*EXERCISE AIM*:
In the lines from the start of the records through the line containing "chickadee [693, 952]", inclusive, switch "location" to "position", leaving everything else unchanged, and return only those lines.
• • •
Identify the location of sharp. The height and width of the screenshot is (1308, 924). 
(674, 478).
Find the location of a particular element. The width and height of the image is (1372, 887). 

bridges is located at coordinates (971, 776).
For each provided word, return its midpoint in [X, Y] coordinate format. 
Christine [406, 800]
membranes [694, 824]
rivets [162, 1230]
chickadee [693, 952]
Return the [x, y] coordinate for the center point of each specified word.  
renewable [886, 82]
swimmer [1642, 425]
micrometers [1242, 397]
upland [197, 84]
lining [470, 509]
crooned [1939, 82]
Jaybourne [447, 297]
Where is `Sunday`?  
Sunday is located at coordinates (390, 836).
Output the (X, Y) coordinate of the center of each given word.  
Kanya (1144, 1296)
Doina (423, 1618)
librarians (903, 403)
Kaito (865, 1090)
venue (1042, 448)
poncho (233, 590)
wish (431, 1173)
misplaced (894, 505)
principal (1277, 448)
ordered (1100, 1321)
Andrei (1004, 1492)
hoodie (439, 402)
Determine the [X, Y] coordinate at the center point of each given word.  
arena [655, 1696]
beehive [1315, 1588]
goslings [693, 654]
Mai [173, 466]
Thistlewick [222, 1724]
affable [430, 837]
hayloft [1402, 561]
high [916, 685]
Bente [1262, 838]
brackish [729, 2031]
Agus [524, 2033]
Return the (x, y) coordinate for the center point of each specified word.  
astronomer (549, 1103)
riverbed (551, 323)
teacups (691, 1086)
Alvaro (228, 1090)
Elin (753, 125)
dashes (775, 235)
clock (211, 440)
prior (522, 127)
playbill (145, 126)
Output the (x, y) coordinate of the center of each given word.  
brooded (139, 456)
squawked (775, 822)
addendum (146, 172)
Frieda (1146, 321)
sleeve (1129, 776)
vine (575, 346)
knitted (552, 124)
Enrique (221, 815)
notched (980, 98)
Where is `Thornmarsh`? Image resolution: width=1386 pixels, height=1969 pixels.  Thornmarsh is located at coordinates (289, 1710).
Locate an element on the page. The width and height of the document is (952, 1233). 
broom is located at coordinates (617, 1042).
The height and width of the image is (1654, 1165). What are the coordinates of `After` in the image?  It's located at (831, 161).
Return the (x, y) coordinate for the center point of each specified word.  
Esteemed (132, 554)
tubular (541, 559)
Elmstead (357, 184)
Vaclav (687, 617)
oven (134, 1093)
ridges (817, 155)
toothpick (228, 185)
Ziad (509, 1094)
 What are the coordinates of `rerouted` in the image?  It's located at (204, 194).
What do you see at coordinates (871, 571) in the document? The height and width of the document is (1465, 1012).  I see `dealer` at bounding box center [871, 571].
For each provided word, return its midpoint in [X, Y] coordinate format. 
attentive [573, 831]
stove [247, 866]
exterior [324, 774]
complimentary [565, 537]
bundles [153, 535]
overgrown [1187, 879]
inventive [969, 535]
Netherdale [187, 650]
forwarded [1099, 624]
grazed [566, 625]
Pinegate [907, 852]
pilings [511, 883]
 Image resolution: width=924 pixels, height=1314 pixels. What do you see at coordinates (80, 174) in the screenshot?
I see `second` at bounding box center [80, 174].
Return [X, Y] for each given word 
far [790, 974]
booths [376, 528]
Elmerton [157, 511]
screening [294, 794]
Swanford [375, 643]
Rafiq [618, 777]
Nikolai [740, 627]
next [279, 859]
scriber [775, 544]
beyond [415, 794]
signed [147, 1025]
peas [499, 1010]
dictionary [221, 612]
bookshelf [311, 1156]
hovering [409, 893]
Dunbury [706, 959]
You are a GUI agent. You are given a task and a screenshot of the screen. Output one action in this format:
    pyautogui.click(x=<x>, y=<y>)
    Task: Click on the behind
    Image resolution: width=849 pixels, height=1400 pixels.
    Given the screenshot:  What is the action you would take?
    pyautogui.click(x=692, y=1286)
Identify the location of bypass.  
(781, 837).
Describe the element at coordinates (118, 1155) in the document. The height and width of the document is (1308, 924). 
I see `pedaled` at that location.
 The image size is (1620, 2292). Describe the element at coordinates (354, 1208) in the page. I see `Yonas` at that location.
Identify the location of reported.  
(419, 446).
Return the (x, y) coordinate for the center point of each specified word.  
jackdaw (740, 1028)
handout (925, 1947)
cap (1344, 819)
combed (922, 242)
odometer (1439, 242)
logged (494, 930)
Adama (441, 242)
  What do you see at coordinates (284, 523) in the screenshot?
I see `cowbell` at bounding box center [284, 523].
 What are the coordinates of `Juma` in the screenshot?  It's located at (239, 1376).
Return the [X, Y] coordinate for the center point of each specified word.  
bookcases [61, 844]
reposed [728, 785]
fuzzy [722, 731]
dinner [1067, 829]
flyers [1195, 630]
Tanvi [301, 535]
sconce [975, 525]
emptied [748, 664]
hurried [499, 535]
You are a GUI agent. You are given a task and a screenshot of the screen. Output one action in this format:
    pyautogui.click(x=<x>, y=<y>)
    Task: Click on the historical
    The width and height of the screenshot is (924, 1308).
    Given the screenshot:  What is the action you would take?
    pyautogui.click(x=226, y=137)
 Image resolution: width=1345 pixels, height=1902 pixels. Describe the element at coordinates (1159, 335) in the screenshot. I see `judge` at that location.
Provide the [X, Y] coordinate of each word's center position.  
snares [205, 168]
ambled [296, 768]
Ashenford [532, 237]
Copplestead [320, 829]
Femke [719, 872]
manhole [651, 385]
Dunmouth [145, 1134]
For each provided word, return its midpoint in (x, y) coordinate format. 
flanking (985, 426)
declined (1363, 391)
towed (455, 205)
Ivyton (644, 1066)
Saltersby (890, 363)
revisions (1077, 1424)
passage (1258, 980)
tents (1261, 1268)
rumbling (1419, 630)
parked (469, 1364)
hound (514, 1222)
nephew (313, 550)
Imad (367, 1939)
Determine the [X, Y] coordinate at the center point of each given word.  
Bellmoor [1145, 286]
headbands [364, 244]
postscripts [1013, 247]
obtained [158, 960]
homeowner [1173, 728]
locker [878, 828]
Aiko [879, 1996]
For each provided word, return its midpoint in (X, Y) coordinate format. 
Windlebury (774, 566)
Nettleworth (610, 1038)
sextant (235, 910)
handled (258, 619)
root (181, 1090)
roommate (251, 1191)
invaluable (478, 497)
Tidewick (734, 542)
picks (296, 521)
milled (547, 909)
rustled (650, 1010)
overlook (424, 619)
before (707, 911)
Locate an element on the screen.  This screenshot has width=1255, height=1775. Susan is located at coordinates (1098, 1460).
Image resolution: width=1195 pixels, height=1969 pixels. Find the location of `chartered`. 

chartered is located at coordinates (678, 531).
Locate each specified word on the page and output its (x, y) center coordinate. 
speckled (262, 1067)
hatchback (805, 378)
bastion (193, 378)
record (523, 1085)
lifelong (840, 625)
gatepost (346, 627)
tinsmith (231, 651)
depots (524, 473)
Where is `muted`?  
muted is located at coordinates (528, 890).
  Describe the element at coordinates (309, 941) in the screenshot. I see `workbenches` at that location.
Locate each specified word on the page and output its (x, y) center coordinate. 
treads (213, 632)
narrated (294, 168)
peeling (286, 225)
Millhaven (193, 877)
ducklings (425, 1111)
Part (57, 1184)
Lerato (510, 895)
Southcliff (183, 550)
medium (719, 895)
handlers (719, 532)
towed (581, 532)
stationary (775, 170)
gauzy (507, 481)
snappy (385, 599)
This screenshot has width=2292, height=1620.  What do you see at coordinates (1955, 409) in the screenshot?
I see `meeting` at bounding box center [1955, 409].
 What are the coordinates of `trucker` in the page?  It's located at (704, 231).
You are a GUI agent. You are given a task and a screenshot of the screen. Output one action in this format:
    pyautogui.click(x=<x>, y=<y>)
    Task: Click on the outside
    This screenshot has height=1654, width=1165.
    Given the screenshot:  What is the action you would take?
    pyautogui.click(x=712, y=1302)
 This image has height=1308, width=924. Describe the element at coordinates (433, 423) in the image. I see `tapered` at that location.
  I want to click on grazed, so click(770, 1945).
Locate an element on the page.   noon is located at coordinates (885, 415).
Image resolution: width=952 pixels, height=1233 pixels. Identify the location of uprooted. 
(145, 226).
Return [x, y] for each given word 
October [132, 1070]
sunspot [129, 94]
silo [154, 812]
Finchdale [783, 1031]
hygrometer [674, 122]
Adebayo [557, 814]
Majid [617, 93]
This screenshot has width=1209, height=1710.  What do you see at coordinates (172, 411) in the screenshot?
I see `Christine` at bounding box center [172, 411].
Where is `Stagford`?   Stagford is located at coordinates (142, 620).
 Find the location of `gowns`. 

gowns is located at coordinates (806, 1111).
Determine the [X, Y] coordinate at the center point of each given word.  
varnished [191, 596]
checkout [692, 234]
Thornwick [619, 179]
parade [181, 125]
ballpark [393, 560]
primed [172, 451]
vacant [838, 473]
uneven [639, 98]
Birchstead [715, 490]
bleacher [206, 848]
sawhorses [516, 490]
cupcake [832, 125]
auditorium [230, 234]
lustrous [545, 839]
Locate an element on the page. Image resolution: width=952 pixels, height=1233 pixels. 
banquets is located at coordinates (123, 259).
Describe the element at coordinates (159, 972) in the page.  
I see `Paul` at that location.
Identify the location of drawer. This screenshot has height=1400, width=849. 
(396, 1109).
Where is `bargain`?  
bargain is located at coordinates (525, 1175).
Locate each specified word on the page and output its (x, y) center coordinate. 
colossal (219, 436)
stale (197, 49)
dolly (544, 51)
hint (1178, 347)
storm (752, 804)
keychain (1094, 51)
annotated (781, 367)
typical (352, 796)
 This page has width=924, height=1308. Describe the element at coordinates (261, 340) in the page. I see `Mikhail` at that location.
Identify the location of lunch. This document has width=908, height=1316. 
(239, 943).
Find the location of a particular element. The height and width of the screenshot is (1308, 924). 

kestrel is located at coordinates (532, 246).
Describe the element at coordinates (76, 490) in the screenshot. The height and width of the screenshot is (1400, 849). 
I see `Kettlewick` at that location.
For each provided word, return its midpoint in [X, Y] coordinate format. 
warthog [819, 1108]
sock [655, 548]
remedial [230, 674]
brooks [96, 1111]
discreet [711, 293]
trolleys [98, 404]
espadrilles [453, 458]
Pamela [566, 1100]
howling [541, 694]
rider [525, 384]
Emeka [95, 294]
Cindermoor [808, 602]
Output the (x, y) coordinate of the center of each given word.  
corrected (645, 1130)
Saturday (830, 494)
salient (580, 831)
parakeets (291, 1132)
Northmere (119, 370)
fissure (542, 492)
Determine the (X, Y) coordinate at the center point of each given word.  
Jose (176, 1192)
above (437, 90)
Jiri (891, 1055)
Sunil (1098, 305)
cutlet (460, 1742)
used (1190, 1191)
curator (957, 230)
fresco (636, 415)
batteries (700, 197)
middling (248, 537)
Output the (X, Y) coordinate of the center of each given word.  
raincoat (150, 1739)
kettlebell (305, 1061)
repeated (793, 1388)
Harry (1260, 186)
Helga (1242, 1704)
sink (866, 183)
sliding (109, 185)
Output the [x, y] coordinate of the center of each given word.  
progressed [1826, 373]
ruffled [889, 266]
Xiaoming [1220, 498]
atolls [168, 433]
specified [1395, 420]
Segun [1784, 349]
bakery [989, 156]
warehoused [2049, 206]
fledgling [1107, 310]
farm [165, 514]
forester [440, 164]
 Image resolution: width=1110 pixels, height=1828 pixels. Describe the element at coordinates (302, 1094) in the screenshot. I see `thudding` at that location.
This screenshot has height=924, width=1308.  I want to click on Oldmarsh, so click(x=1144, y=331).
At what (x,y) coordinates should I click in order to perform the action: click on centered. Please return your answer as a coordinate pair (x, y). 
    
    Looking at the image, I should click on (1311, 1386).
• • •
*RESULT OF THE EXERCISE*:
Identify the position of sharp. The height and width of the screenshot is (1308, 924). 
(674, 478).
Find the position of a particular element. The width and height of the image is (1372, 887). 

bridges is located at coordinates (971, 776).
For each provided word, return its midpoint in [X, Y] coordinate format. 
Christine [406, 800]
membranes [694, 824]
rivets [162, 1230]
chickadee [693, 952]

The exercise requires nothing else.